[Dataset content — start]

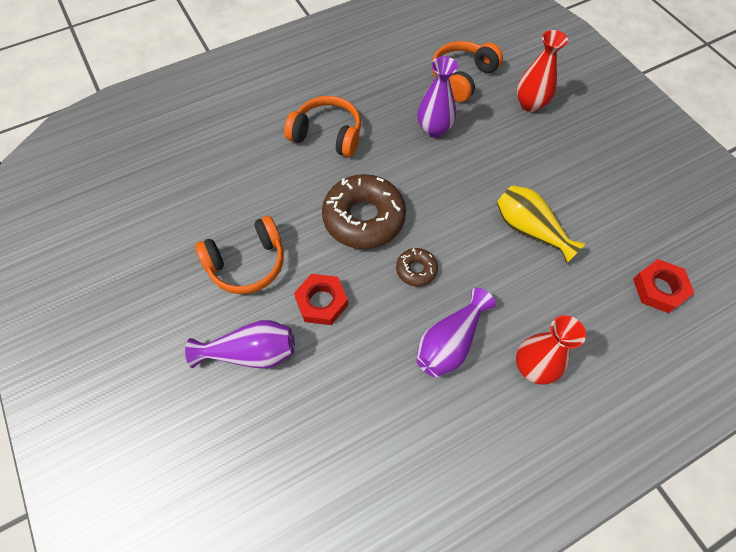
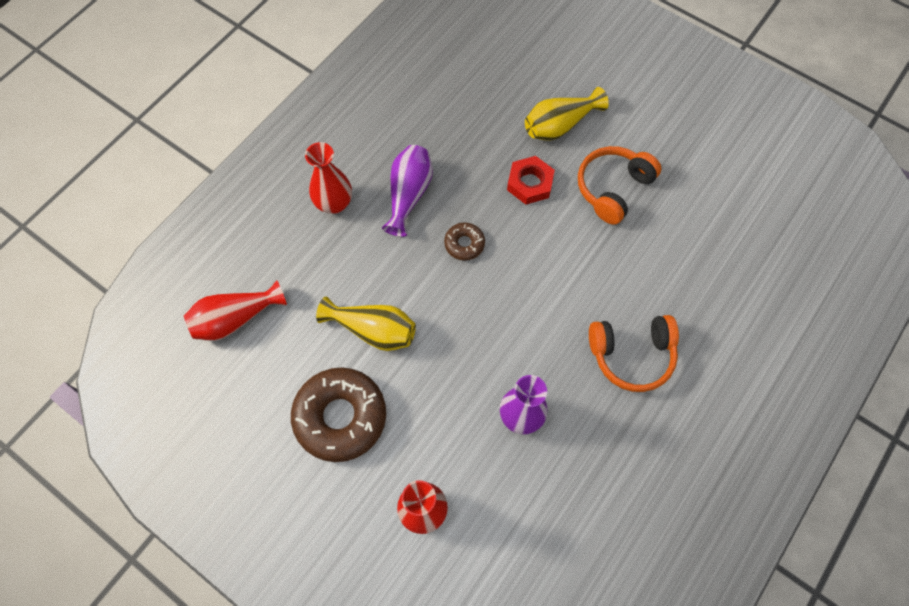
camera: 155 degrees right, 5 degrees up
(251, 353) = (559, 125): purple vase -> yellow vase
(364, 218) = (538, 274): brown donut -> brown donut (340, 417)
(462, 77) = (524, 519): orange headphones -> none
(659, 289) = (235, 319): red nut -> red vase

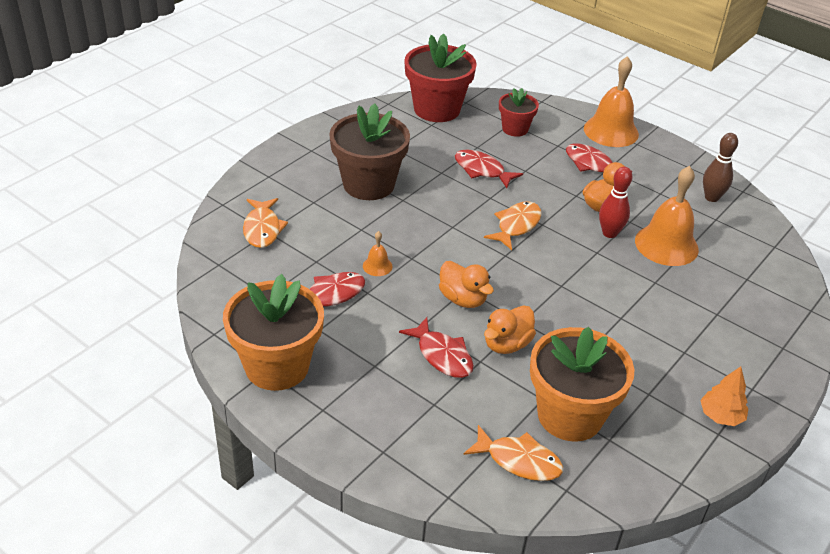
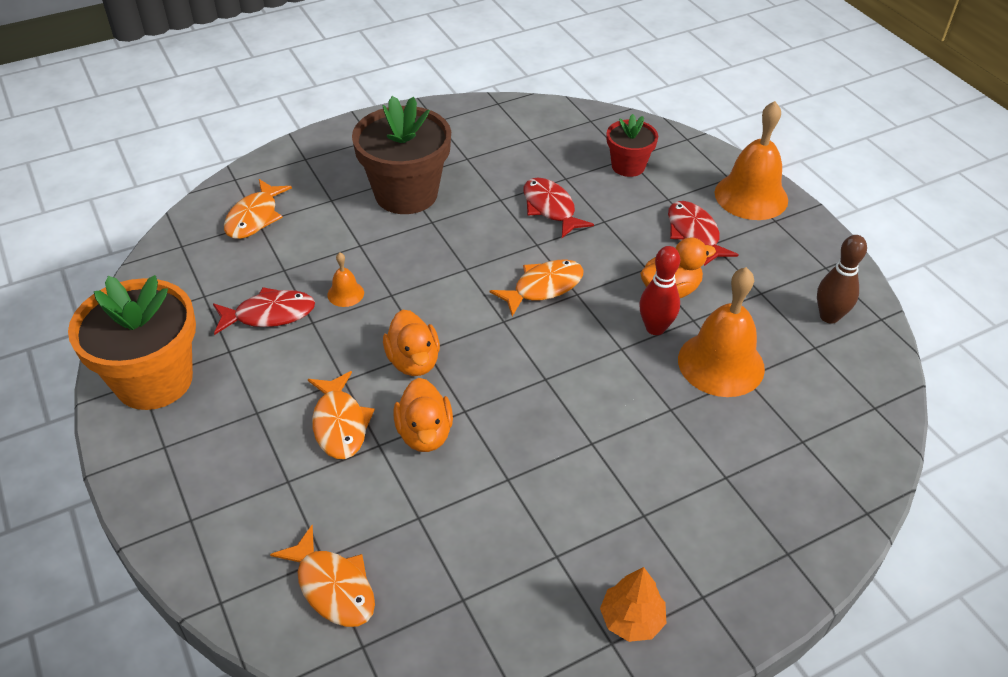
camera: 25 degrees right, 5 degrees up
(437, 109) = (549, 122): red flower pot -> none
(442, 355) = (339, 424): red fish -> orange fish
(507, 344) = (425, 433): orange duck -> orange duck turned 75 degrees counterclockwise
(570, 415) = (435, 550): orange flower pot -> none

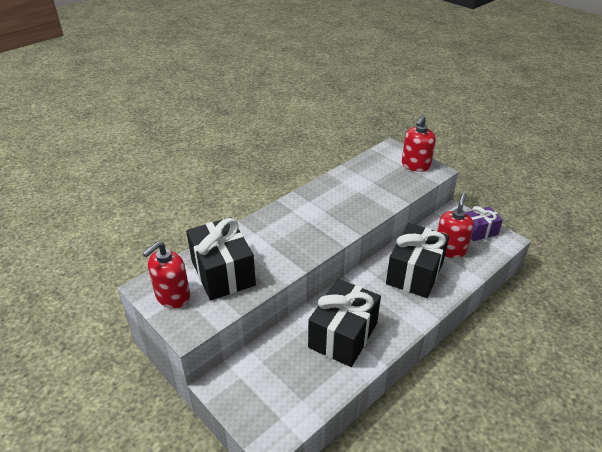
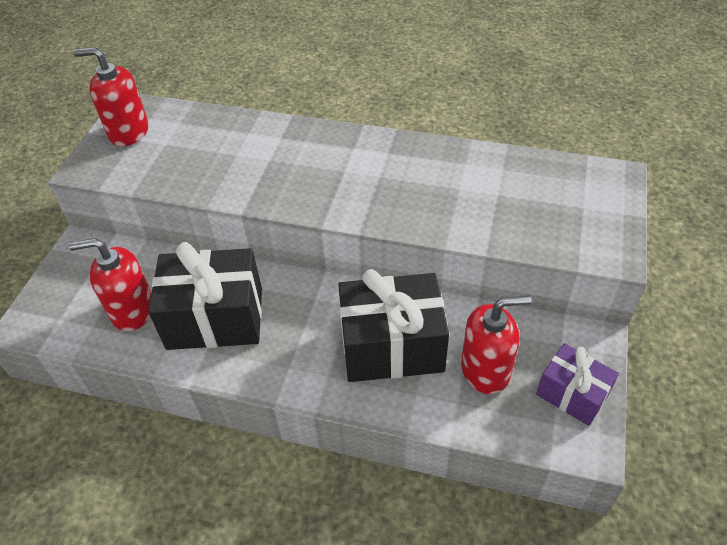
camera: 60 degrees right, 10 degrees up
(223, 273) = (190, 148): black gift -> none
(415, 165) = (597, 223): red soap dispenser -> red soap dispenser (133, 310)

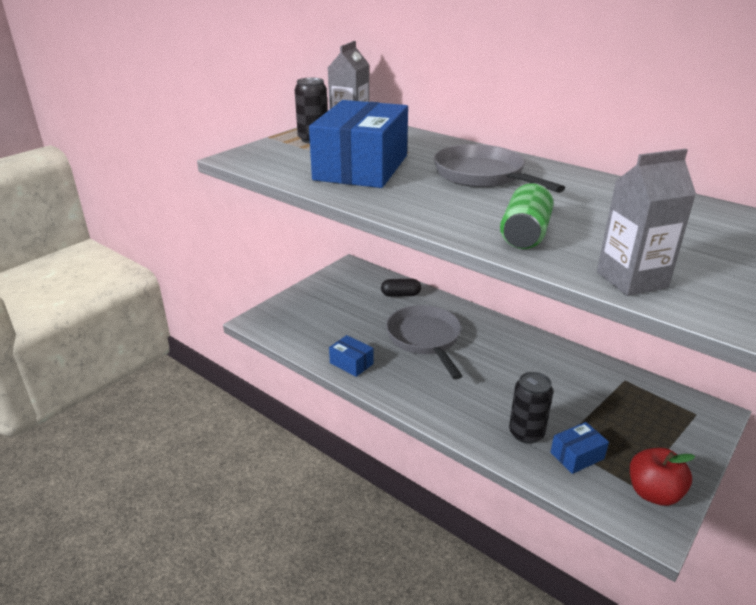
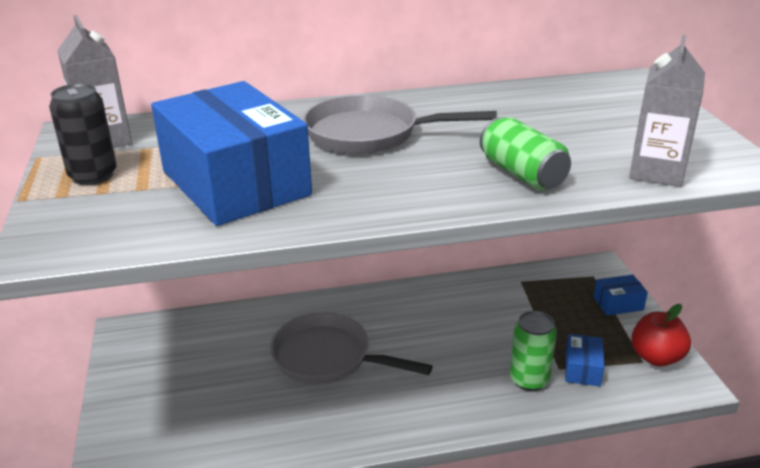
camera: 50 degrees left, 0 degrees up
(351, 363) = (298, 437): blue box -> blue box (618, 304)
(400, 295) = (232, 328): black capsule -> none
(526, 433) = (529, 380): black can -> green can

[Dataset content — finish]

_The task_. Each entry is to be written out again word for word, and any pictures are to be omitted.

_Response below_.
camera: 155 degrees right, 5 degrees up
(251, 353) = (559, 125): purple vase -> yellow vase
(364, 218) = (538, 274): brown donut -> brown donut (340, 417)
(462, 77) = (524, 519): orange headphones -> none
(659, 289) = (235, 319): red nut -> red vase

camera: 25 degrees right, 5 degrees up
(437, 109) = (549, 122): red flower pot -> none
(442, 355) = (339, 424): red fish -> orange fish
(507, 344) = (425, 433): orange duck -> orange duck turned 75 degrees counterclockwise
(570, 415) = (435, 550): orange flower pot -> none

camera: 60 degrees right, 10 degrees up
(223, 273) = (190, 148): black gift -> none
(415, 165) = (597, 223): red soap dispenser -> red soap dispenser (133, 310)

camera: 50 degrees left, 0 degrees up
(351, 363) = (298, 437): blue box -> blue box (618, 304)
(400, 295) = (232, 328): black capsule -> none
(526, 433) = (529, 380): black can -> green can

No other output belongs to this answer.